Scene image comparisons
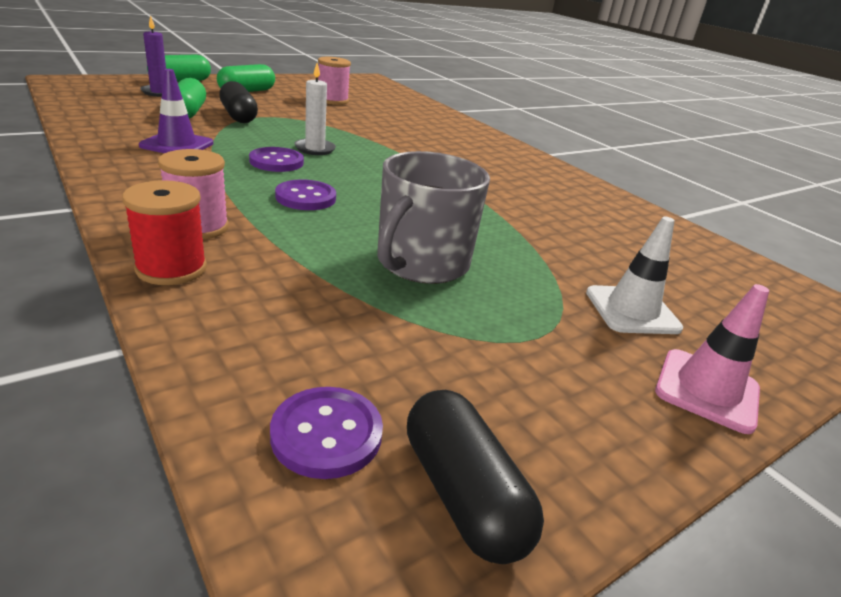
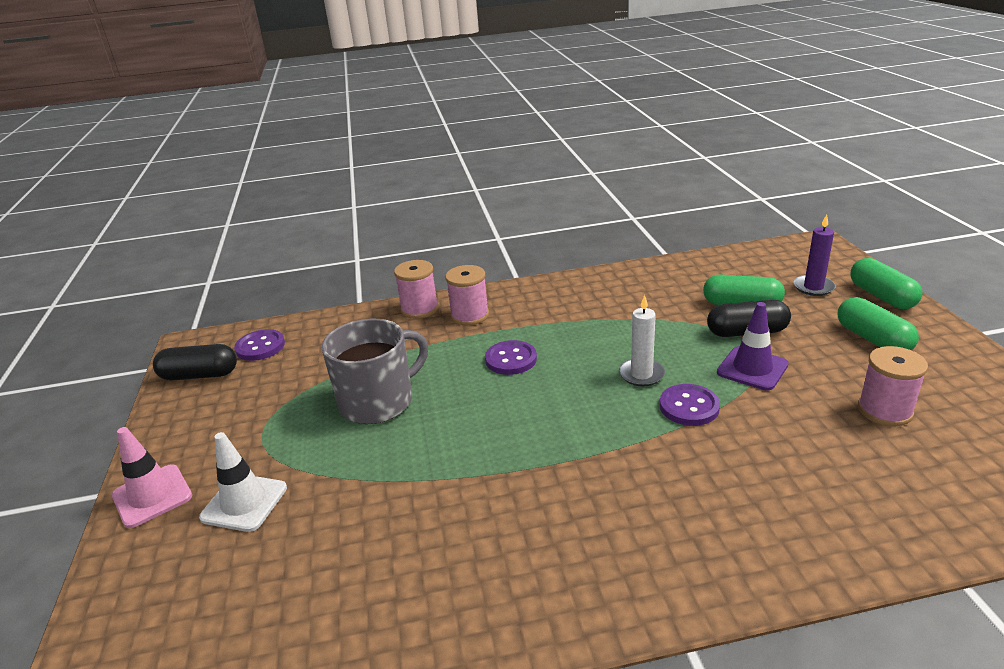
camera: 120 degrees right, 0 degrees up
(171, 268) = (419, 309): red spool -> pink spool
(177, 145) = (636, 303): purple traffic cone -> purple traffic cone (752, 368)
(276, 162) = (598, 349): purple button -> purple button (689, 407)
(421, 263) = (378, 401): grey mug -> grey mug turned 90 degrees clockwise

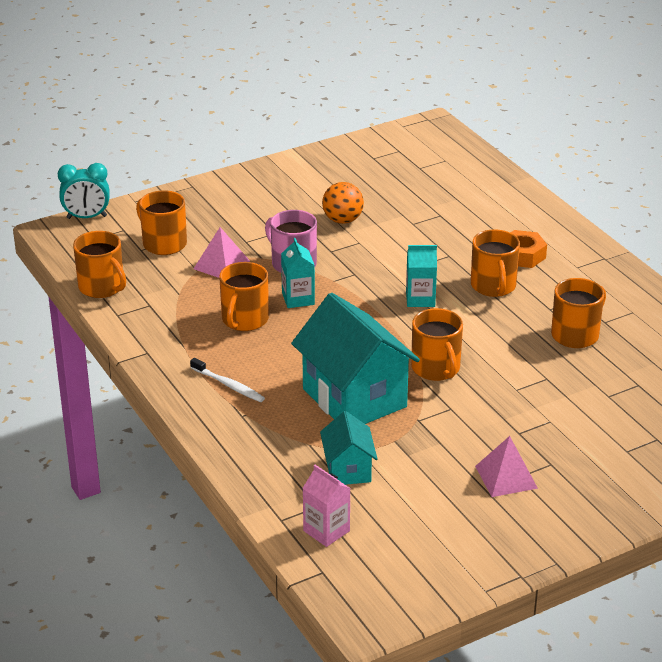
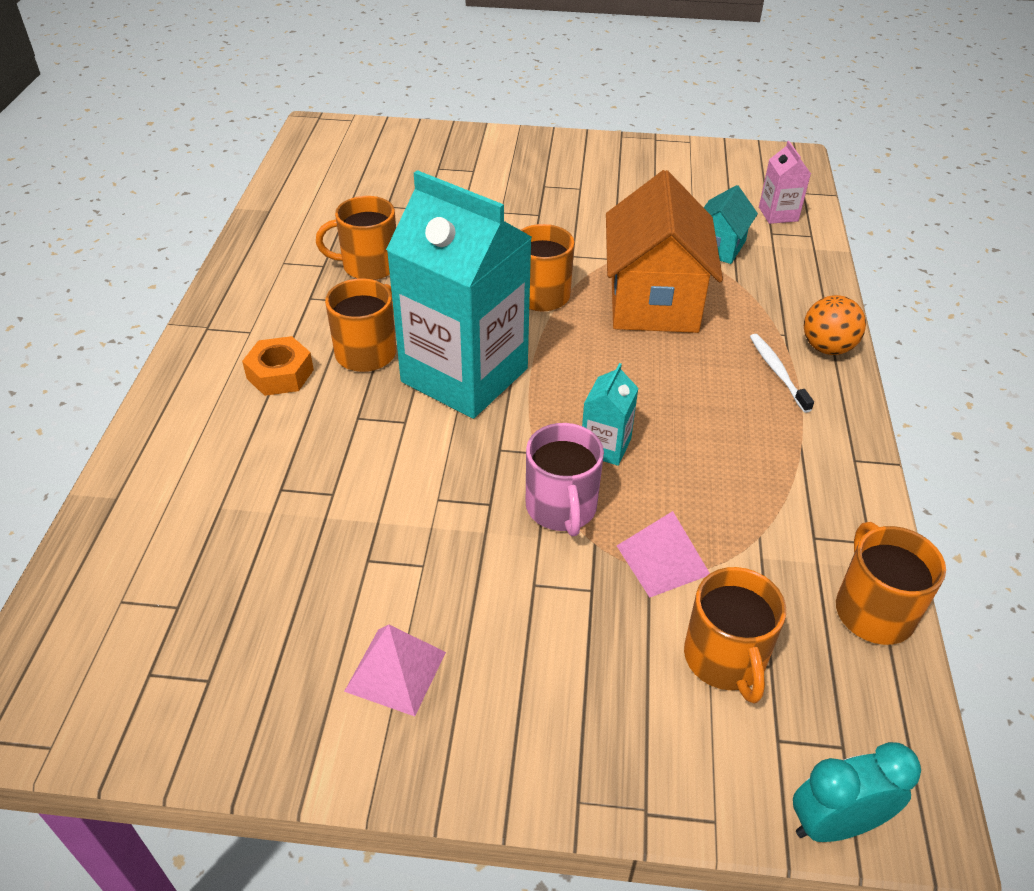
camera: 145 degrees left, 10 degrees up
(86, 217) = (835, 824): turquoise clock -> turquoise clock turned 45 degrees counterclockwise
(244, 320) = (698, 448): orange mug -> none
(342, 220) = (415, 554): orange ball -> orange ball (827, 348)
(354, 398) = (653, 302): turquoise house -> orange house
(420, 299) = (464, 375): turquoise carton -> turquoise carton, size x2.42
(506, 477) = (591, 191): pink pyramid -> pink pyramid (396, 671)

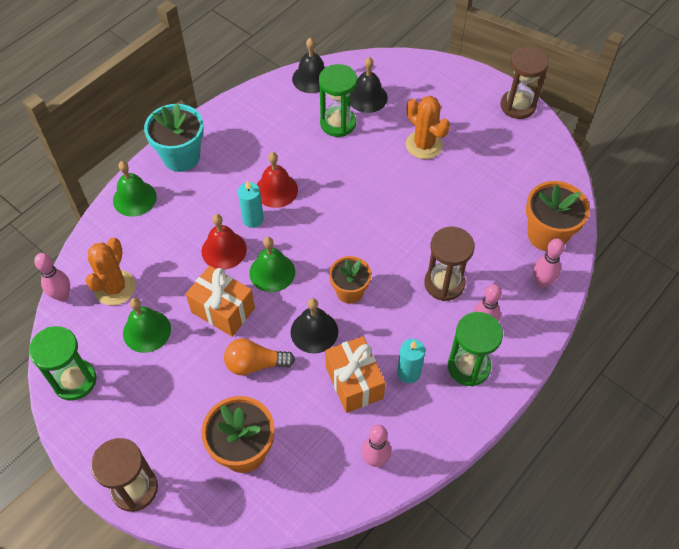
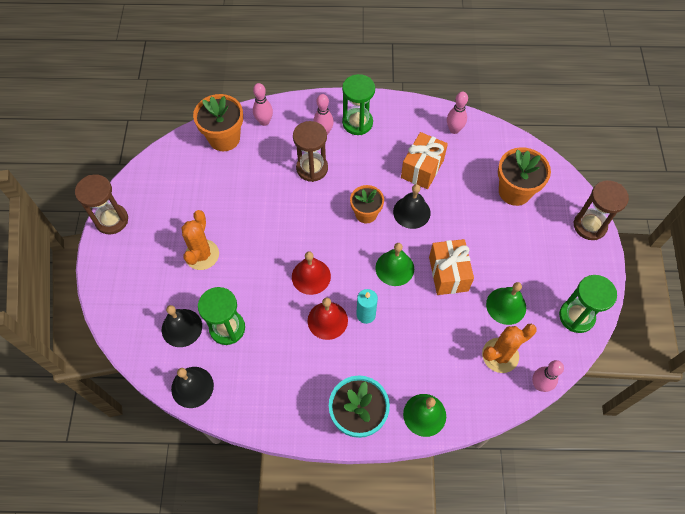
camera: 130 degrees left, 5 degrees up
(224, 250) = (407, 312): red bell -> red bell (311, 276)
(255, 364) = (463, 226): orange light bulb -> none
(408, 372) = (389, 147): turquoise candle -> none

→ Task directions:
What you print must match the entries exactly, except that no pictures appear.

→ Response area:
camera: 120 degrees right, 0 degrees up
(171, 268) = (419, 309): red spool -> pink spool
(177, 145) = (636, 303): purple traffic cone -> purple traffic cone (752, 368)
(276, 162) = (598, 349): purple button -> purple button (689, 407)
(421, 263) = (378, 401): grey mug -> grey mug turned 90 degrees clockwise

camera: 145 degrees left, 10 degrees up
(86, 217) = (835, 824): turquoise clock -> turquoise clock turned 45 degrees counterclockwise
(244, 320) = (698, 448): orange mug -> none
(342, 220) = (415, 554): orange ball -> orange ball (827, 348)
(354, 398) = (653, 302): turquoise house -> orange house
(420, 299) = (464, 375): turquoise carton -> turquoise carton, size x2.42
(506, 477) = (591, 191): pink pyramid -> pink pyramid (396, 671)

camera: 130 degrees left, 5 degrees up
(224, 250) = (407, 312): red bell -> red bell (311, 276)
(255, 364) = (463, 226): orange light bulb -> none
(408, 372) = (389, 147): turquoise candle -> none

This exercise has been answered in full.